- [What needs to be done]
The response has to reproduce all entries exactly while excluding their pictures.

- [Data in this exercise]
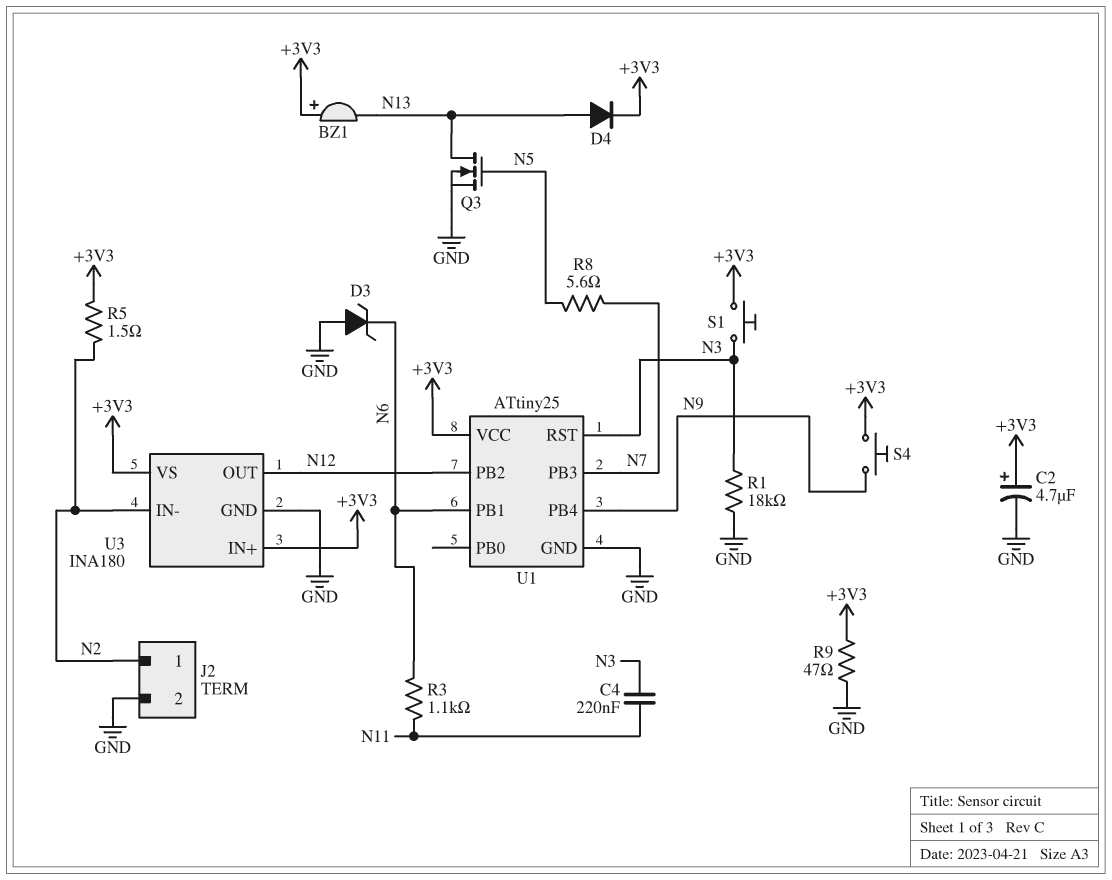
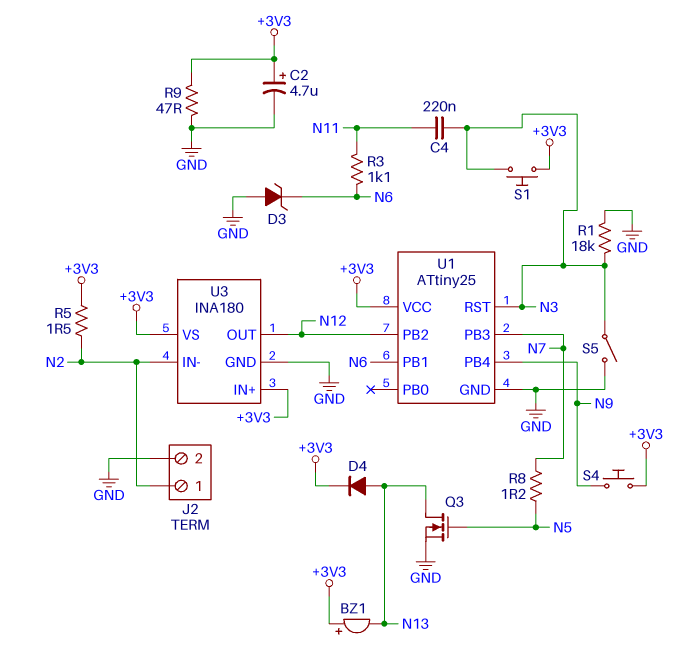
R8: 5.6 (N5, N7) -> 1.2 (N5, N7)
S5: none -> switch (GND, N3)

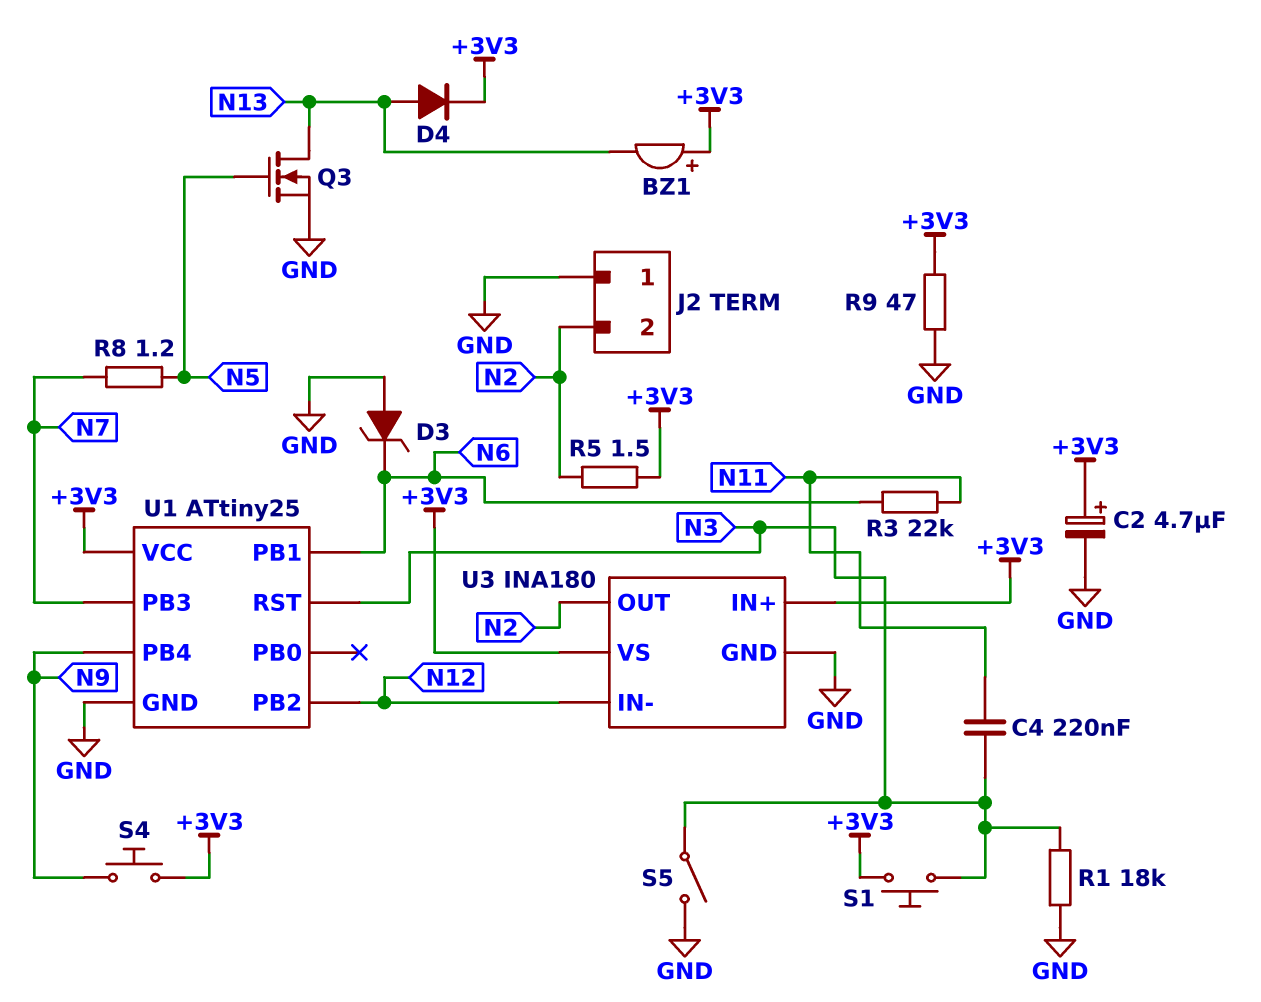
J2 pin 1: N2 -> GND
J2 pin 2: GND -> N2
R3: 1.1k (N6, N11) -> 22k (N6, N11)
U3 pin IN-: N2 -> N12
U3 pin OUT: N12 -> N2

- [Answer box]
R8: 5.6 (N5, N7) -> 1.2 (N5, N7)
S5: none -> switch (GND, N3)

J2 pin 1: N2 -> GND
J2 pin 2: GND -> N2
R3: 1.1k (N6, N11) -> 22k (N6, N11)
U3 pin IN-: N2 -> N12
U3 pin OUT: N12 -> N2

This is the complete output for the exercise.